__Exercise objective__: Lines that include the string "camera" are the ones to copy from the entries below.

__Entries provided__:
☆ ☆ ☆ ☆ ☆
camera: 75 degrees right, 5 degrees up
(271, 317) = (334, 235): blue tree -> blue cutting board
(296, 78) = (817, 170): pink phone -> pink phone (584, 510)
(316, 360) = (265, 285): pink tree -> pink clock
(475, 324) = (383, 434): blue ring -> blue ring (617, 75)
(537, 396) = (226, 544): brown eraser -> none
☆ ☆ ☆ ☆ ☆
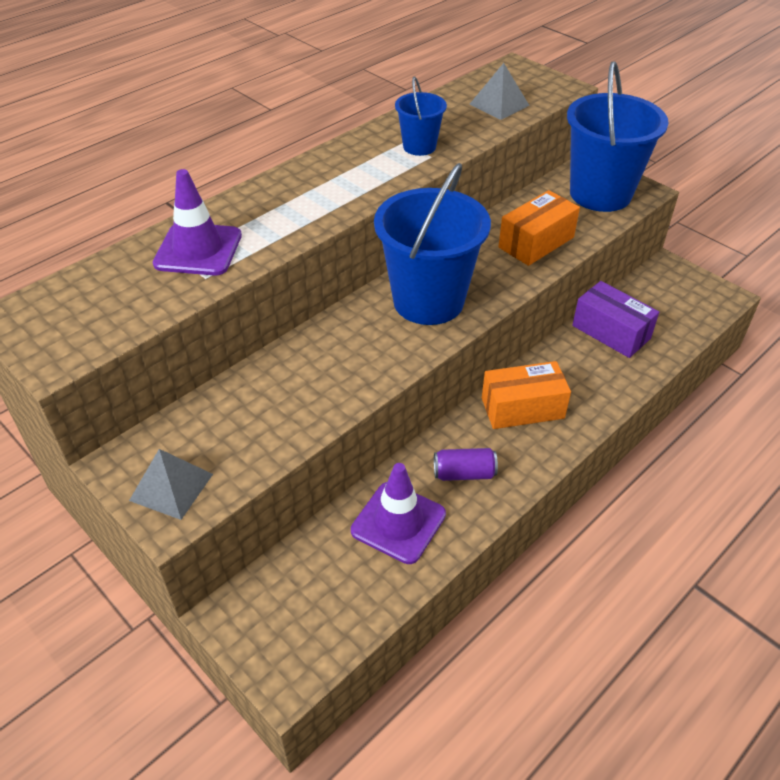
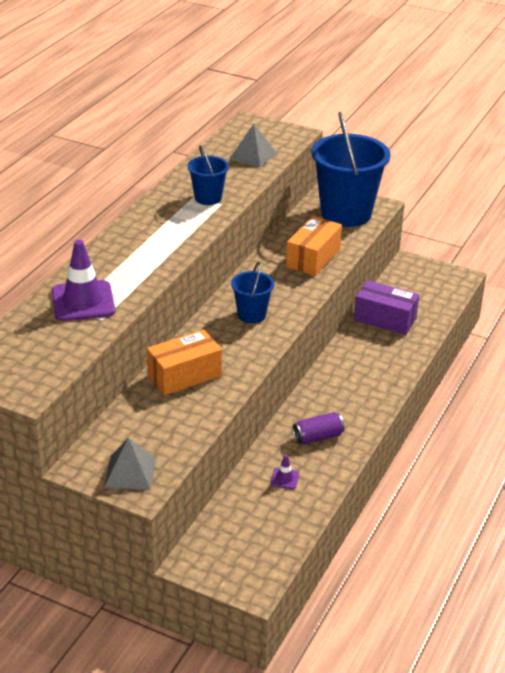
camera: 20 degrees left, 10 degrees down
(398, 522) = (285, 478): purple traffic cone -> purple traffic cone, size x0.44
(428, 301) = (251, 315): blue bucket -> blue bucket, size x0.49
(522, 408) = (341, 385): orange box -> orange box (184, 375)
☆ ☆ ☆ ☆ ☆
__Answer to this exercise__:
camera: 75 degrees right, 5 degrees up
camera: 20 degrees left, 10 degrees down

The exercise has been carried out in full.